▶ ABOUT THIS EXERCISE
Drop the pictures from the entries below, then reproduce the rest exactly.

▶ DATA EXCERPTS
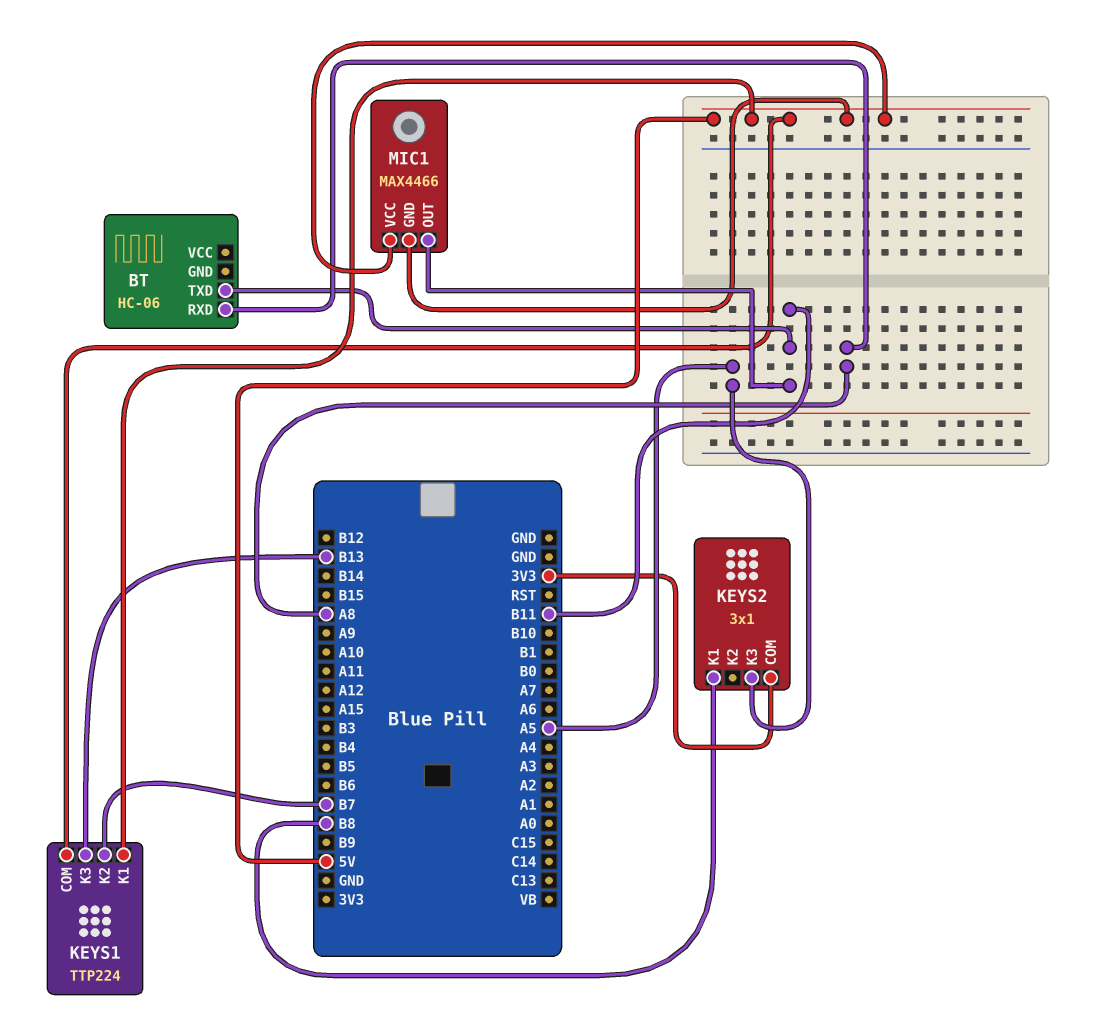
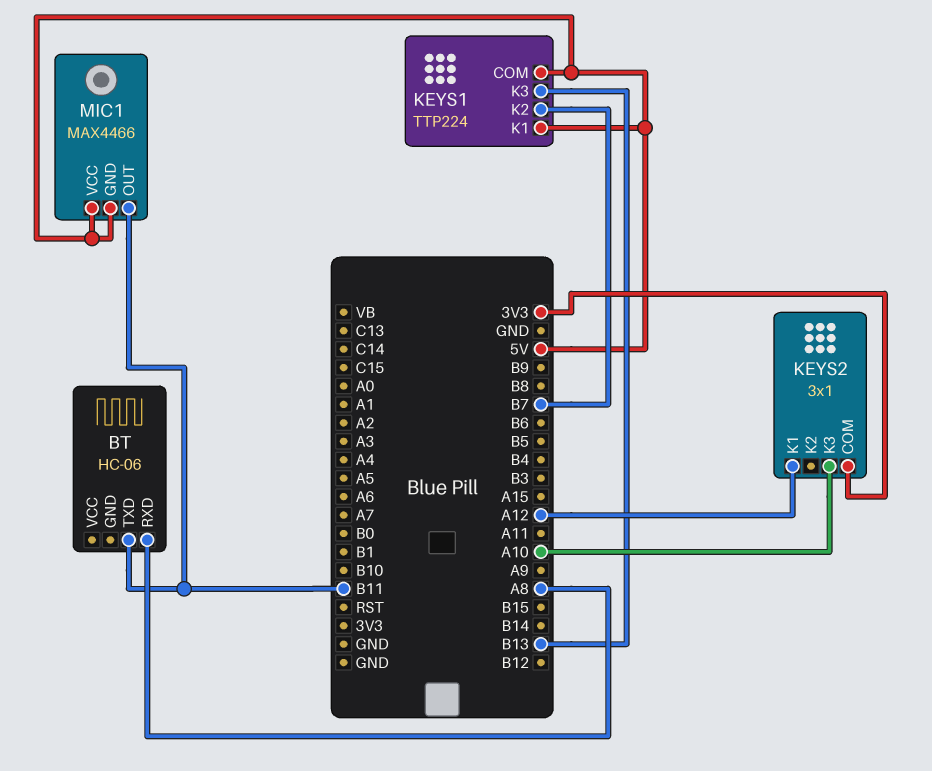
KEYS2 pin K1: B8 -> A12
KEYS2 pin K3: A5 -> A10

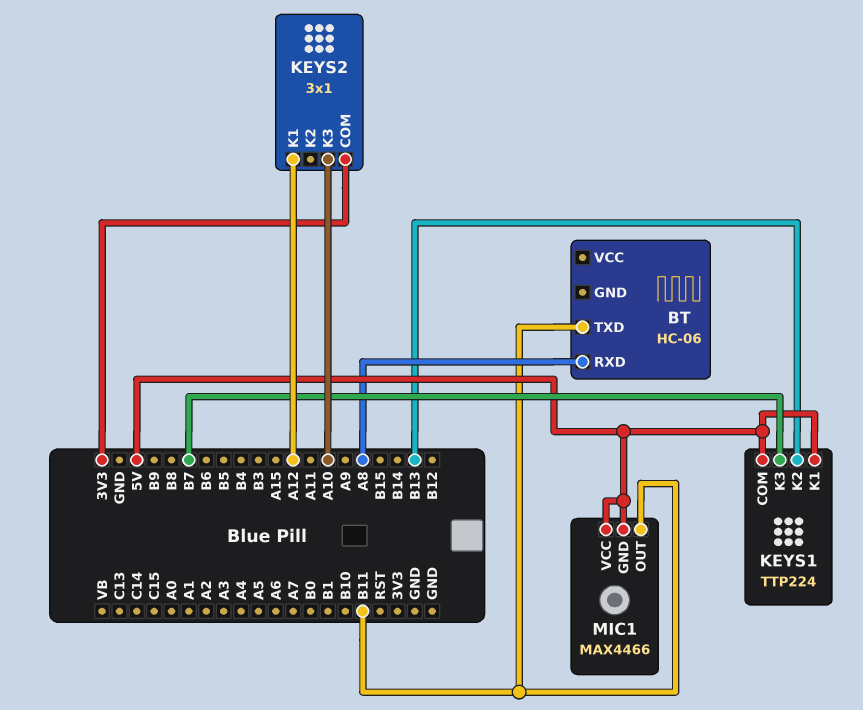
KEYS1 pin K2: B7 -> B13
KEYS1 pin K3: B13 -> B7

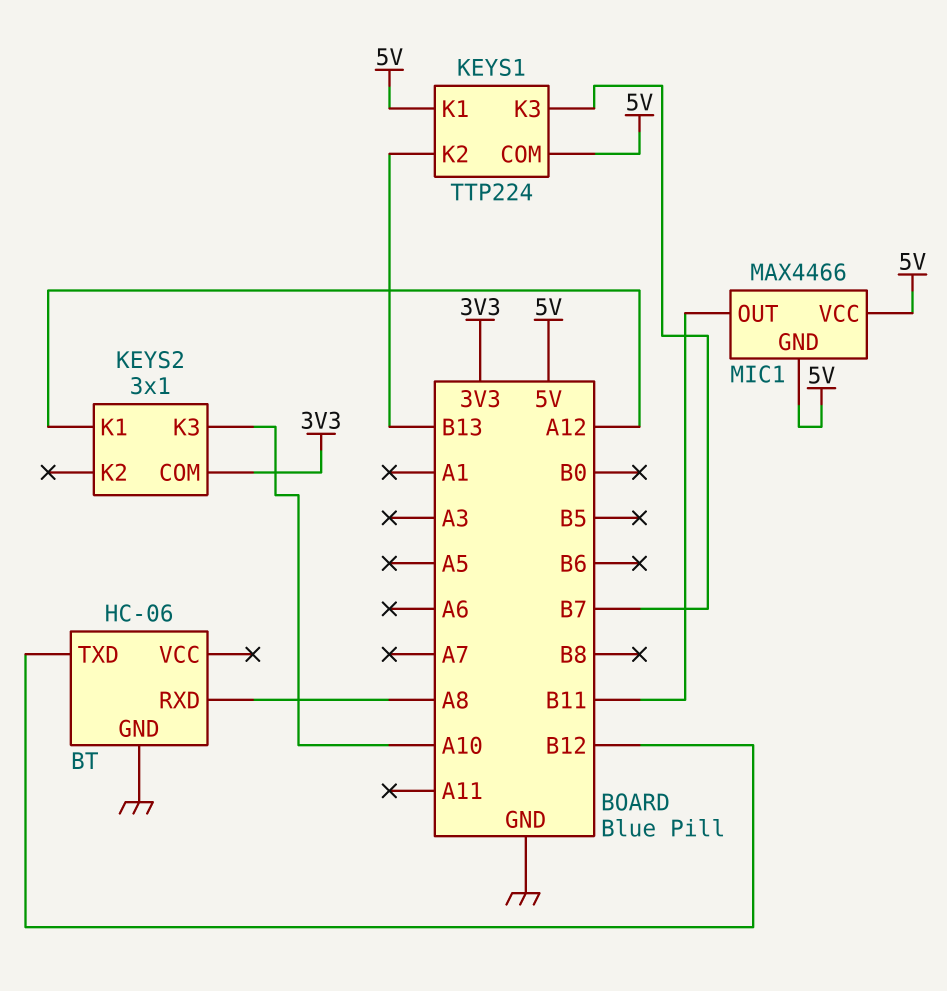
BT pin GND: none -> GND
BT pin TXD: B11 -> B12

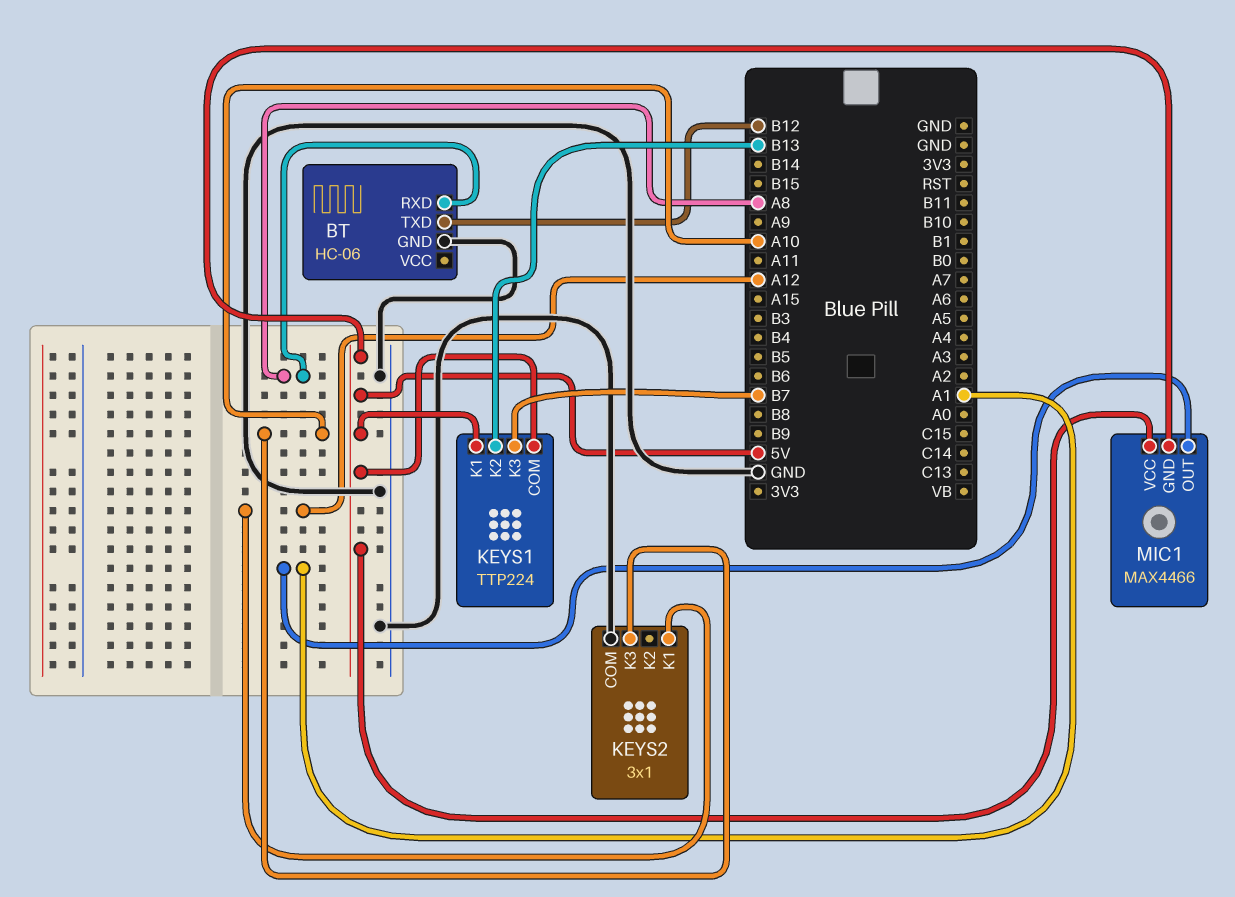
KEYS2 pin COM: 3V3 -> GND
MIC1 pin OUT: B11 -> A1

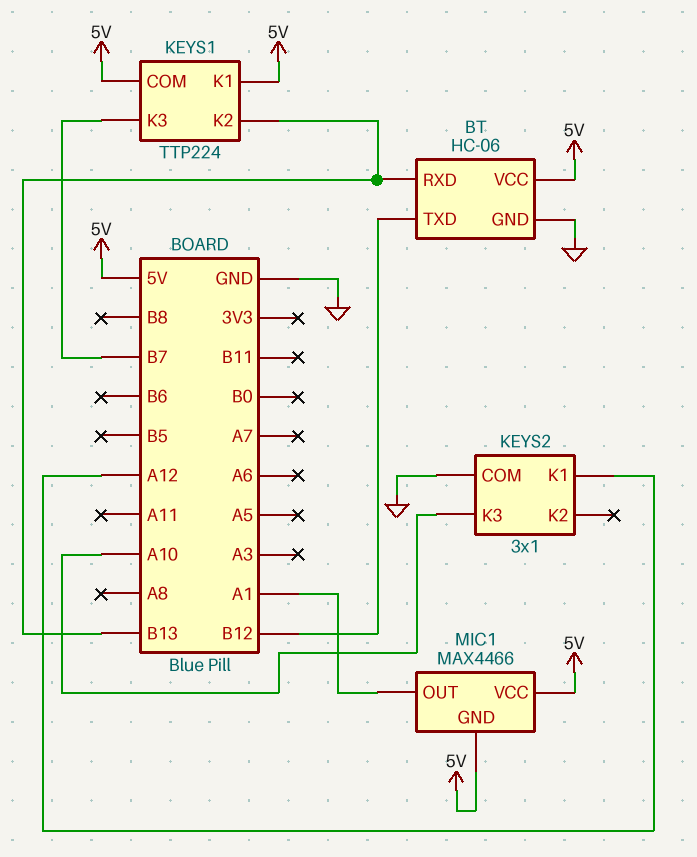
BT pin RXD: A8 -> B13
BT pin VCC: none -> 5V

▶ WRITTEN SOLUTION
KEYS2 pin K1: B8 -> A12
KEYS2 pin K3: A5 -> A10

KEYS1 pin K2: B7 -> B13
KEYS1 pin K3: B13 -> B7

BT pin GND: none -> GND
BT pin TXD: B11 -> B12

KEYS2 pin COM: 3V3 -> GND
MIC1 pin OUT: B11 -> A1

BT pin RXD: A8 -> B13
BT pin VCC: none -> 5V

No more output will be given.